_Exercise aim_: Restate the last part of the records below word for word, beginning at the line with "(211, 367) = (314, 282): orange" and ending at the final line.
=== Information given ===
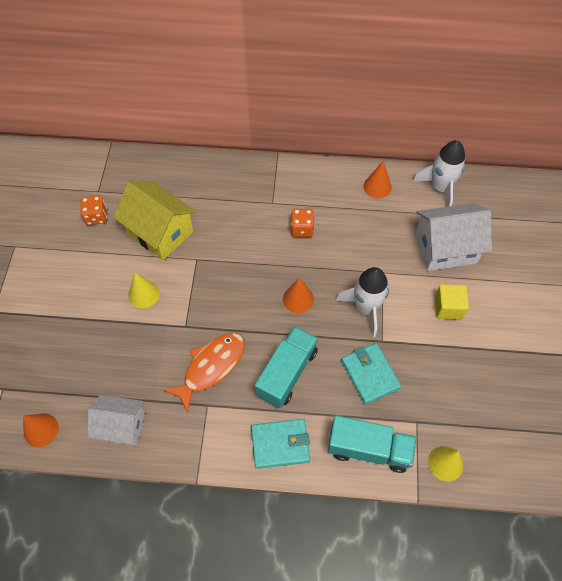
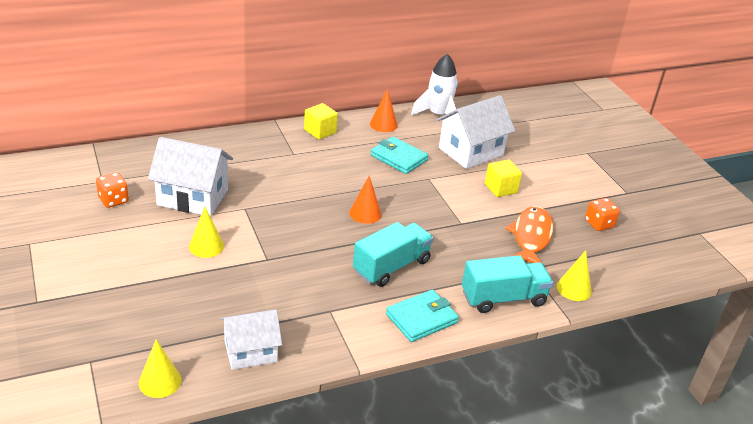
camera: 30 degrees left, 25 degrees down
(41, 430) = (160, 381): orange cone -> yellow cone
(160, 232) = (193, 197): yellow house -> white house
(211, 367) = (314, 282): orange fish -> orange fish (531, 237)
(287, 373) = (391, 266): turquoise truck -> turquoise truck turned 45 degrees clockwise
(302, 229) = (335, 165): orange dice -> orange dice (599, 224)
(311, 180) = (320, 131): none -> yellow cube
(366, 308) = (431, 205): white rocket -> none
(370, 374) = (467, 248): turquoise wallet -> turquoise wallet (398, 158)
===
_Problem solution_:
(211, 367) = (314, 282): orange fish -> orange fish (531, 237)
(287, 373) = (391, 266): turquoise truck -> turquoise truck turned 45 degrees clockwise
(302, 229) = (335, 165): orange dice -> orange dice (599, 224)
(311, 180) = (320, 131): none -> yellow cube
(366, 308) = (431, 205): white rocket -> none
(370, 374) = (467, 248): turquoise wallet -> turquoise wallet (398, 158)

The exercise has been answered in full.